| What the exercise asks |
Report only how many lines of the records contain the word "degrees".

| Exercise data |

──────

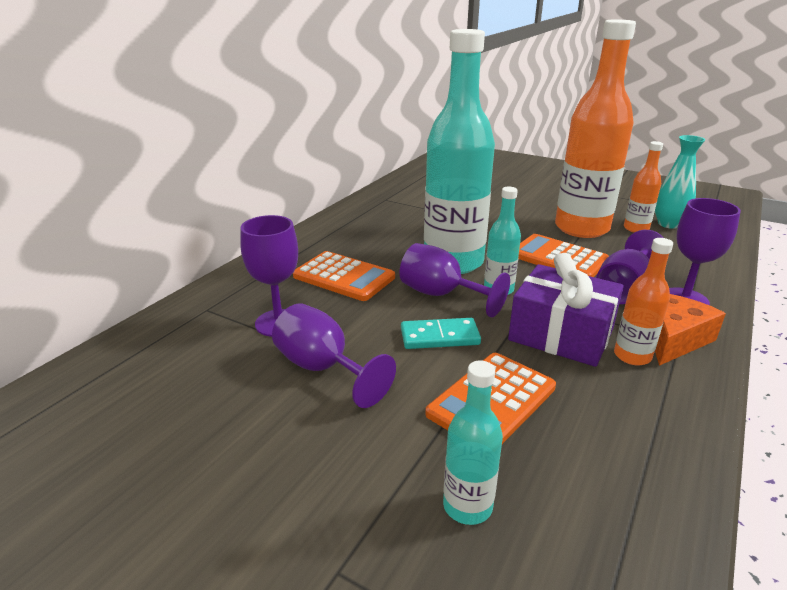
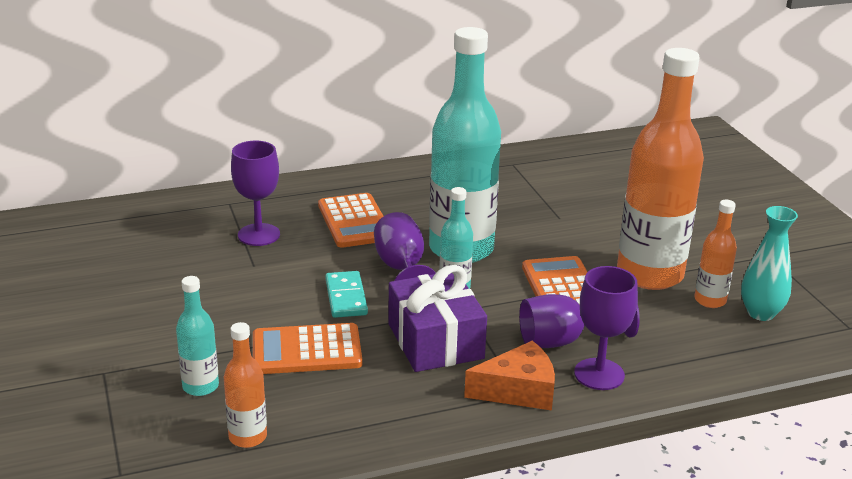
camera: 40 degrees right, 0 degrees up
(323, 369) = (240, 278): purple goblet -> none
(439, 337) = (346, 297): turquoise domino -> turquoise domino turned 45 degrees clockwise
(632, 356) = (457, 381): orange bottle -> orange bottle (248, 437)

──────

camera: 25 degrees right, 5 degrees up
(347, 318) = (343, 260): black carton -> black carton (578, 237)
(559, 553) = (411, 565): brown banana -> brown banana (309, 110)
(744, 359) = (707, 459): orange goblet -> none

──────

| Solution below |
3